### WORK TASK
Would it be possible to output exactly, and only, the lines below from the one holding "to [462, 612]" to the last line, both included, with every picture left out?
-.-.-
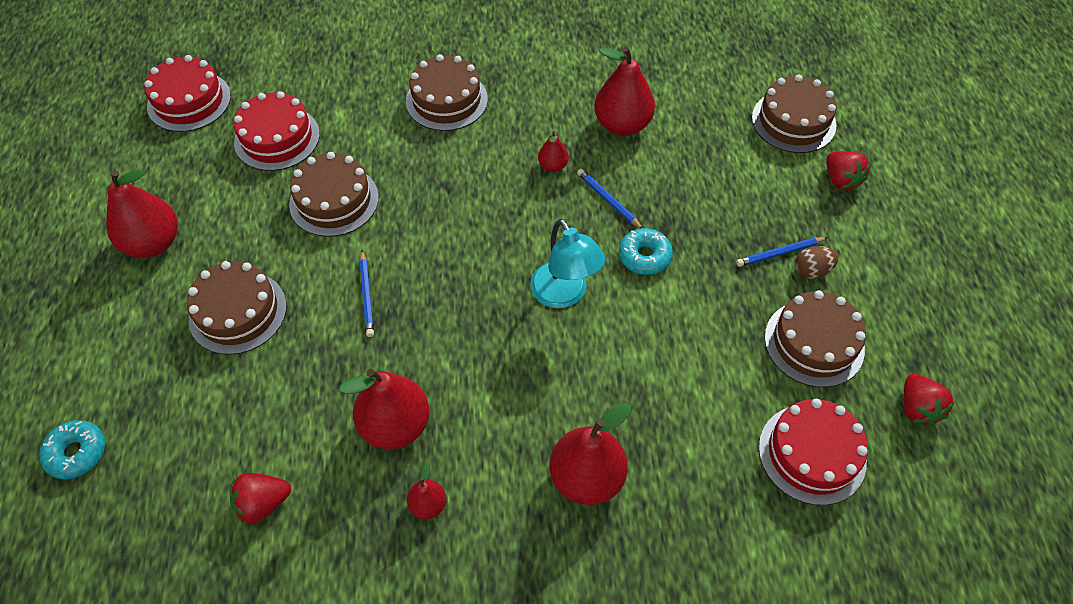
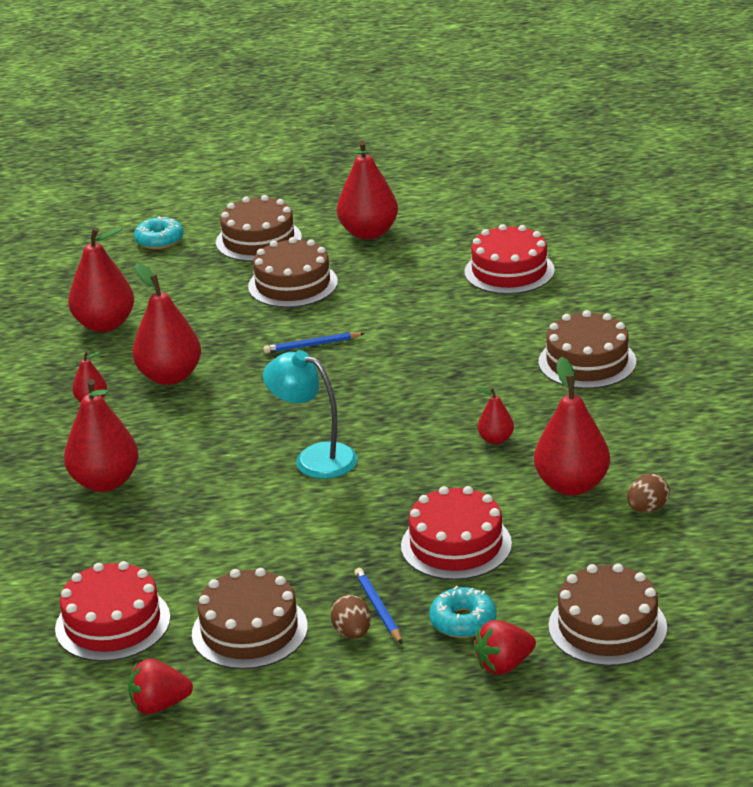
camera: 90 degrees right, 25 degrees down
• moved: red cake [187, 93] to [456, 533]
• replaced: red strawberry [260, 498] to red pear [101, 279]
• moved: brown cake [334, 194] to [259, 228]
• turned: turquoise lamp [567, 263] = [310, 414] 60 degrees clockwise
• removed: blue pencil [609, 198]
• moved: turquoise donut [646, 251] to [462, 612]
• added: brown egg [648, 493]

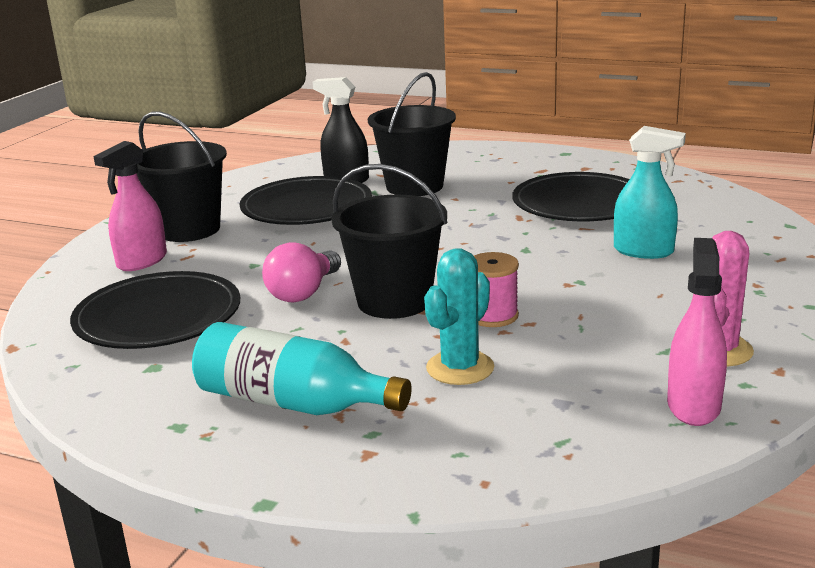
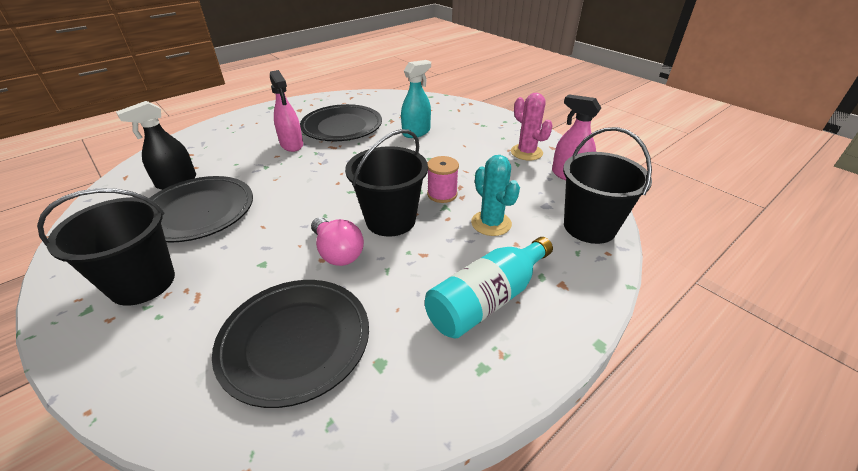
camera: 65 degrees left, 15 degrees up
• moved: pink spray bottle [130, 206] to [286, 111]
• moved: black bucket [412, 134] to [607, 185]

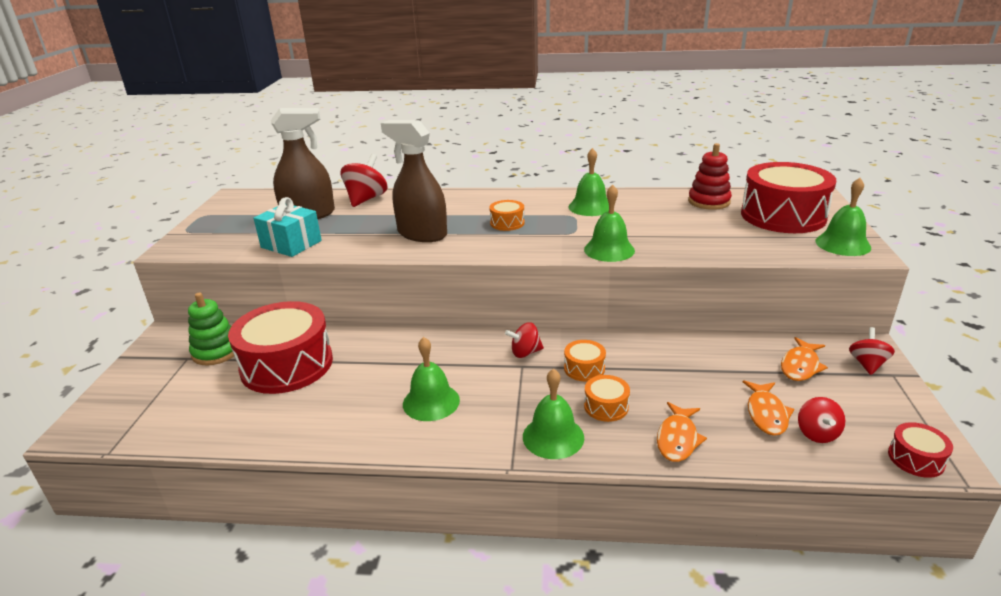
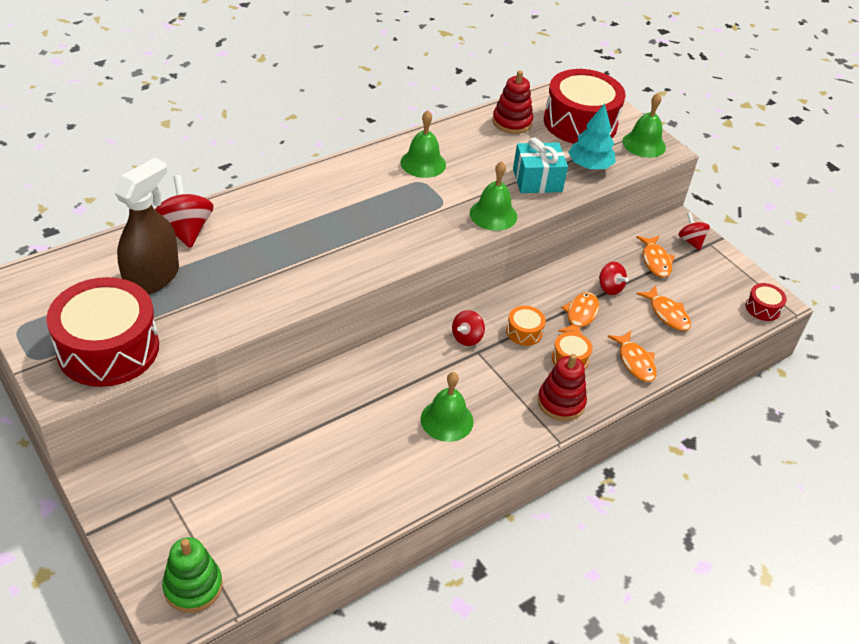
camera: 45 degrees left, 15 degrees up
• moved: green stacking toy [211, 329] to [192, 575]
• moved: red drum [280, 347] to [102, 332]
• moved: turquoise gift [287, 227] to [540, 165]
• removed: brown spray bottle [414, 181]
• removed: orange drum [507, 215]
• replaced: green bell [553, 414] to red stacking toy [562, 387]
• moved: red spinning top [821, 420] to [614, 278]
• added: orange fish [578, 313]
• added: turquoise tree [592, 136]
-.-.-
### WORKED SOLUTION
• moved: turquoise donut [646, 251] to [462, 612]
• added: brown egg [648, 493]

camera: 65 degrees left, 15 degrees up
• moved: pink spray bottle [130, 206] to [286, 111]
• moved: black bucket [412, 134] to [607, 185]

camera: 45 degrees left, 15 degrees up
• moved: green stacking toy [211, 329] to [192, 575]
• moved: red drum [280, 347] to [102, 332]
• moved: turquoise gift [287, 227] to [540, 165]
• removed: brown spray bottle [414, 181]
• removed: orange drum [507, 215]
• replaced: green bell [553, 414] to red stacking toy [562, 387]
• moved: red spinning top [821, 420] to [614, 278]
• added: orange fish [578, 313]
• added: turquoise tree [592, 136]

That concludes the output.